● SUPPLIED RECORDS
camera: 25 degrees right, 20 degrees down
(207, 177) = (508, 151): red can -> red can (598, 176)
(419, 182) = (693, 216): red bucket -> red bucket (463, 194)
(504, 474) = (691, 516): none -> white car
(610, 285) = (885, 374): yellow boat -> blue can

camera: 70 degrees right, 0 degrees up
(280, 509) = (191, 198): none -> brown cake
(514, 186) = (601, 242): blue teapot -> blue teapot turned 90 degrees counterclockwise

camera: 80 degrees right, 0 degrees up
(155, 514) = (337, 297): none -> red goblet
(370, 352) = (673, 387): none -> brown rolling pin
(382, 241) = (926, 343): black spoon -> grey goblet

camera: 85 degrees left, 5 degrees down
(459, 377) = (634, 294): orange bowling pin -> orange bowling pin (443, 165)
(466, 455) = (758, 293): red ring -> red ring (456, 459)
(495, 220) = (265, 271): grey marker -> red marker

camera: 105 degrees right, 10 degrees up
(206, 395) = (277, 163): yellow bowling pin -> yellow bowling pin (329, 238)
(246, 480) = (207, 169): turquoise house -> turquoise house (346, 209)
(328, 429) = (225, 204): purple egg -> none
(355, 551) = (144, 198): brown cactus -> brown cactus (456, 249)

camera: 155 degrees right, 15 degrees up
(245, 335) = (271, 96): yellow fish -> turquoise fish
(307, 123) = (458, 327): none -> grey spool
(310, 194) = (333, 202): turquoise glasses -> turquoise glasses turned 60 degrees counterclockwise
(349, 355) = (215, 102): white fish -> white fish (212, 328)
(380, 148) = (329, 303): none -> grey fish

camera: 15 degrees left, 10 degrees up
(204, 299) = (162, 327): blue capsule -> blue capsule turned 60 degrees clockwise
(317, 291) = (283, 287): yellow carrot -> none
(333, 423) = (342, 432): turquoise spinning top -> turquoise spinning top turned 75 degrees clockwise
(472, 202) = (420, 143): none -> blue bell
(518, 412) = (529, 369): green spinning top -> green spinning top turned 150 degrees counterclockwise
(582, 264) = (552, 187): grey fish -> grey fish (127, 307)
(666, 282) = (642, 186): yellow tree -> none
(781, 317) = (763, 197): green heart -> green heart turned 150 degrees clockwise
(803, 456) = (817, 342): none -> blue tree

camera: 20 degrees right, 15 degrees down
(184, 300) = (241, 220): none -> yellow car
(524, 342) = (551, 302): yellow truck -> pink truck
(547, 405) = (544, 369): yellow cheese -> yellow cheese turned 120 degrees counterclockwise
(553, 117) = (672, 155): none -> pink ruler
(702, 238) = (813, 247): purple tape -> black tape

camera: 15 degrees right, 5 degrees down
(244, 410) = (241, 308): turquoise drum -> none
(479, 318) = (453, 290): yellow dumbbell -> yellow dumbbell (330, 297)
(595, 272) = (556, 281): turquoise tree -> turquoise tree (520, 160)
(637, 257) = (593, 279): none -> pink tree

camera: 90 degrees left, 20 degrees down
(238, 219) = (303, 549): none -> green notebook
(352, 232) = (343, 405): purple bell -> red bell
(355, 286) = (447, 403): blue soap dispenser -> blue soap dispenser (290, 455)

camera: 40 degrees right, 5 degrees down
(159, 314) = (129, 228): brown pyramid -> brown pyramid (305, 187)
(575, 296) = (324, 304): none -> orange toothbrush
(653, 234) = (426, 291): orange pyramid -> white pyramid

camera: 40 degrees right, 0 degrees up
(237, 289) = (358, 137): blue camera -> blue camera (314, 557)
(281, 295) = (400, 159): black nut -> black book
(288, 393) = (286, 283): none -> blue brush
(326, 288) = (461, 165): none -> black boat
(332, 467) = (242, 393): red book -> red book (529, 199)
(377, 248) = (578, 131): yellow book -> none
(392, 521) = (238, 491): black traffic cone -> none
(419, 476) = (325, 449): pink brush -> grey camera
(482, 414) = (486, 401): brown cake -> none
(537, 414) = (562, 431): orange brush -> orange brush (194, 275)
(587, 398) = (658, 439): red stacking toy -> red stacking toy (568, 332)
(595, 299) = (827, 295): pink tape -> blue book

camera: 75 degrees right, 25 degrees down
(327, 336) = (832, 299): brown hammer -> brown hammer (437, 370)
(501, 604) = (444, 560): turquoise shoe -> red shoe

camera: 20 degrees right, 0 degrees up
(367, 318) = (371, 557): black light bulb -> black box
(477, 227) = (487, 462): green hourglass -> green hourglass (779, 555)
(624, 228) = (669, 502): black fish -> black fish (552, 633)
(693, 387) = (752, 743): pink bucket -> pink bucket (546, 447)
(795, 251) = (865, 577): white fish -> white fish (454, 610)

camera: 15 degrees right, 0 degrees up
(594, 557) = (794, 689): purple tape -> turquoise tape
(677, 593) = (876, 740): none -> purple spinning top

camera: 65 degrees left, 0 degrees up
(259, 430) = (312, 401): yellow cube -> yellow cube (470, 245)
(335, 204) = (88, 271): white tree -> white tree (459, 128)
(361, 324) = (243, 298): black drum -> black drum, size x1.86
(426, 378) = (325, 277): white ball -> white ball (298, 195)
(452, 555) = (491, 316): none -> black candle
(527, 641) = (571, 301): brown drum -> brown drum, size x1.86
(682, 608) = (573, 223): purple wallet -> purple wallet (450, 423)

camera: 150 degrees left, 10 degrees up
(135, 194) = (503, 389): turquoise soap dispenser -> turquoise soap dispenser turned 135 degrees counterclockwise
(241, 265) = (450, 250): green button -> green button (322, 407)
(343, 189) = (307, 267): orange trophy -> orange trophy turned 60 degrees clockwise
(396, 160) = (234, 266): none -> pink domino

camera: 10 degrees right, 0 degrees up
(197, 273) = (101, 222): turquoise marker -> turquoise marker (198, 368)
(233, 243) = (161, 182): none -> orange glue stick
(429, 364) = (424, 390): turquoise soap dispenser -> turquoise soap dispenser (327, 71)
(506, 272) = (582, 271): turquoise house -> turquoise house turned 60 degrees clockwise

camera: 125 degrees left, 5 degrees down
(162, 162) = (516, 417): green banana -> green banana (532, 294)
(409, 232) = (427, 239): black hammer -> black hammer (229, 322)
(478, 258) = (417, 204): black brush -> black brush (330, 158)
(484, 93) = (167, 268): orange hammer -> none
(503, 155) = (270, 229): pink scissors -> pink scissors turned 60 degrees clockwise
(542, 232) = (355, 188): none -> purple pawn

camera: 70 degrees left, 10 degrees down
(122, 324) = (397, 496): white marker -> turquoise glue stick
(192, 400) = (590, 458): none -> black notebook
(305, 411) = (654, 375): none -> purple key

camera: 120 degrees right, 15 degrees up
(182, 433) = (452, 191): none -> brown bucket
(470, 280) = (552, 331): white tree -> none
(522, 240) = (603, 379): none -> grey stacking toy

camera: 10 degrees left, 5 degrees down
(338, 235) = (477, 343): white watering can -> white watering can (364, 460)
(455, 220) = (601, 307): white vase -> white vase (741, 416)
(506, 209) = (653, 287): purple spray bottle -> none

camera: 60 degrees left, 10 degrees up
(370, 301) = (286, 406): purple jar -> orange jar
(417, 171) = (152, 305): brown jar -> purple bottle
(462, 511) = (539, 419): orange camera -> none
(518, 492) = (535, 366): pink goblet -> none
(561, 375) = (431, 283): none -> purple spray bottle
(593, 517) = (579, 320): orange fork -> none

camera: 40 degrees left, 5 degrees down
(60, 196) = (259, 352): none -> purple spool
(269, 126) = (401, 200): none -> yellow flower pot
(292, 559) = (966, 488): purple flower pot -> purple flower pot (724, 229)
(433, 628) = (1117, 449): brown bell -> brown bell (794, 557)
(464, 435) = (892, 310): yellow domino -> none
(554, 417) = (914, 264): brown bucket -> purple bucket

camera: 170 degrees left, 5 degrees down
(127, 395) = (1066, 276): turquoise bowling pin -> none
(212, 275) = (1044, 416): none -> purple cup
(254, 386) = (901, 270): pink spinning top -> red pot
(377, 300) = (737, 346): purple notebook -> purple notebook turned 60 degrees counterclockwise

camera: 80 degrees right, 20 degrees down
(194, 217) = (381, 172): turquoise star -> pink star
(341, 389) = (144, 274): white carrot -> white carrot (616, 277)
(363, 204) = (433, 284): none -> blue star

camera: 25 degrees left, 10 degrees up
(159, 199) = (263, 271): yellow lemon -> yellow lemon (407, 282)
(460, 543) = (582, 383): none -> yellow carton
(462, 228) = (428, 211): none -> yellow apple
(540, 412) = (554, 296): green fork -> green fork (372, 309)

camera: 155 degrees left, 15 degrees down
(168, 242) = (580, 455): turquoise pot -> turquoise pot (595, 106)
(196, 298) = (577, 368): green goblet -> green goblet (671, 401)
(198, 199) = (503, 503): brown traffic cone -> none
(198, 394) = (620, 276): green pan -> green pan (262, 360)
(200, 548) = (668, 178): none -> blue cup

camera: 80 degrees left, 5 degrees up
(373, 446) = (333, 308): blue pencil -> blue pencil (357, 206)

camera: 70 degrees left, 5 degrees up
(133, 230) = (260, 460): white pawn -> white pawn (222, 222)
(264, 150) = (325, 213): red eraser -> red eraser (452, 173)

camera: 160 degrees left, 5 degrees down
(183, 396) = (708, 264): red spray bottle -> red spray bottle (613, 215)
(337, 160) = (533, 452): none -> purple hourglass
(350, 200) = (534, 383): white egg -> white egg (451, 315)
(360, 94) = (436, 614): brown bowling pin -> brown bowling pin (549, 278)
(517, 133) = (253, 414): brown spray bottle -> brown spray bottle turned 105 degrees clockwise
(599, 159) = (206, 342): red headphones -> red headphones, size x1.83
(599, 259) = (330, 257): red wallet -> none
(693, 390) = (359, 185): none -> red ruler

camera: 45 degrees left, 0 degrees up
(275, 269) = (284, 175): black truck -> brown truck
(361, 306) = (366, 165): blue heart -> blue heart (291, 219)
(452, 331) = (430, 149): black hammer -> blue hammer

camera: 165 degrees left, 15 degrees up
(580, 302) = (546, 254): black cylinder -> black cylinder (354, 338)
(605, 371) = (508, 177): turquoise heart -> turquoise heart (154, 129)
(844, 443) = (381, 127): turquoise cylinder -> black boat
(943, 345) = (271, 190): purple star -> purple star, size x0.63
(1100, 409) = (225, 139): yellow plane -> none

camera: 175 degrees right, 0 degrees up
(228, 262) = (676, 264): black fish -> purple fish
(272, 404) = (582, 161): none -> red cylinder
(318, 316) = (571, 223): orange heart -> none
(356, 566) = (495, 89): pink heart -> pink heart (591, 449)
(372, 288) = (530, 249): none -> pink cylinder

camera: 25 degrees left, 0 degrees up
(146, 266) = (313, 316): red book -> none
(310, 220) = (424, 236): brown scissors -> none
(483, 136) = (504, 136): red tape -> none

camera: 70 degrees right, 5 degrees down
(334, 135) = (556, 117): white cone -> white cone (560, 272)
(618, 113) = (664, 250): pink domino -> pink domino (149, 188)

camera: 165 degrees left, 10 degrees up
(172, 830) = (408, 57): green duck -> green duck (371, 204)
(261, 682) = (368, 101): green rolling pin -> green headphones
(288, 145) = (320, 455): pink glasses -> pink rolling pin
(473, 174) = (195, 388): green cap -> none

● TASK DETAILS
Within the listing above, the range opens at the line with "(477, 227) = (487, 462): green" and closes at the line with "(409, 232) = (427, 239): black". Reproduce exactly the lines of that range, including both ends.

● SOLUTION TO THE PROBLEM
(477, 227) = (487, 462): green hourglass -> green hourglass (779, 555)
(624, 228) = (669, 502): black fish -> black fish (552, 633)
(693, 387) = (752, 743): pink bucket -> pink bucket (546, 447)
(795, 251) = (865, 577): white fish -> white fish (454, 610)

camera: 15 degrees right, 0 degrees up
(594, 557) = (794, 689): purple tape -> turquoise tape
(677, 593) = (876, 740): none -> purple spinning top

camera: 65 degrees left, 0 degrees up
(259, 430) = (312, 401): yellow cube -> yellow cube (470, 245)
(335, 204) = (88, 271): white tree -> white tree (459, 128)
(361, 324) = (243, 298): black drum -> black drum, size x1.86
(426, 378) = (325, 277): white ball -> white ball (298, 195)
(452, 555) = (491, 316): none -> black candle
(527, 641) = (571, 301): brown drum -> brown drum, size x1.86
(682, 608) = (573, 223): purple wallet -> purple wallet (450, 423)

camera: 150 degrees left, 10 degrees up
(135, 194) = (503, 389): turquoise soap dispenser -> turquoise soap dispenser turned 135 degrees counterclockwise
(241, 265) = (450, 250): green button -> green button (322, 407)
(343, 189) = (307, 267): orange trophy -> orange trophy turned 60 degrees clockwise
(396, 160) = (234, 266): none -> pink domino

camera: 10 degrees right, 0 degrees up
(197, 273) = (101, 222): turquoise marker -> turquoise marker (198, 368)
(233, 243) = (161, 182): none -> orange glue stick
(429, 364) = (424, 390): turquoise soap dispenser -> turquoise soap dispenser (327, 71)
(506, 272) = (582, 271): turquoise house -> turquoise house turned 60 degrees clockwise

camera: 125 degrees left, 5 degrees down
(162, 162) = (516, 417): green banana -> green banana (532, 294)
(409, 232) = (427, 239): black hammer -> black hammer (229, 322)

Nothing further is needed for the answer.